REQUIRED ACTION
Pictures stay out of the copy, and everything else in the data below is repeated exactly.

DATA

—————

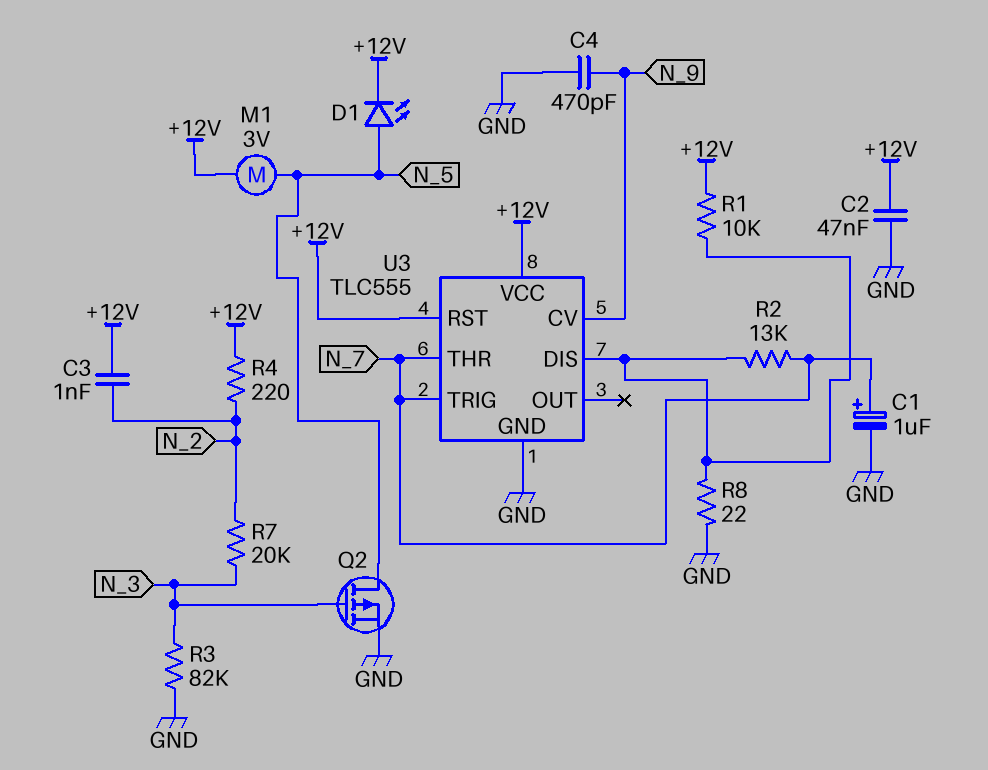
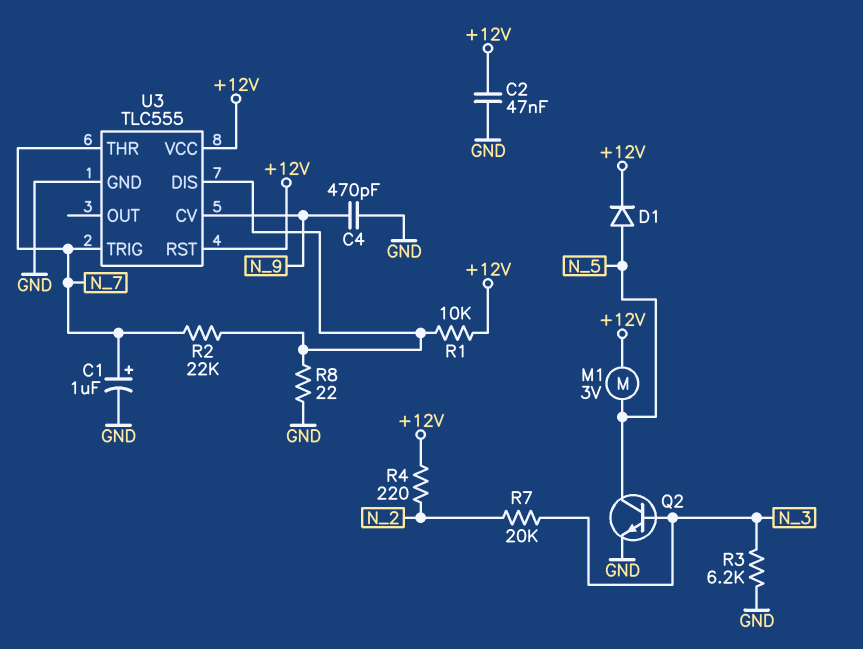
C3: 1nF (+12V, N_2) -> none
D1: LED (A N_5, K +12V) -> diode (A N_5, K +12V)
Q2: PMOS (G N_3, D N_5, S GND) -> NPN (B N_3, C N_5, E GND)
R2: 13k (N_7, U3/DIS) -> 22k (N_7, U3/DIS)
R3: 82k (GND, N_3) -> 6.2k (GND, N_3)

—————

THE ANSWER
C3: 1nF (+12V, N_2) -> none
D1: LED (A N_5, K +12V) -> diode (A N_5, K +12V)
Q2: PMOS (G N_3, D N_5, S GND) -> NPN (B N_3, C N_5, E GND)
R2: 13k (N_7, U3/DIS) -> 22k (N_7, U3/DIS)
R3: 82k (GND, N_3) -> 6.2k (GND, N_3)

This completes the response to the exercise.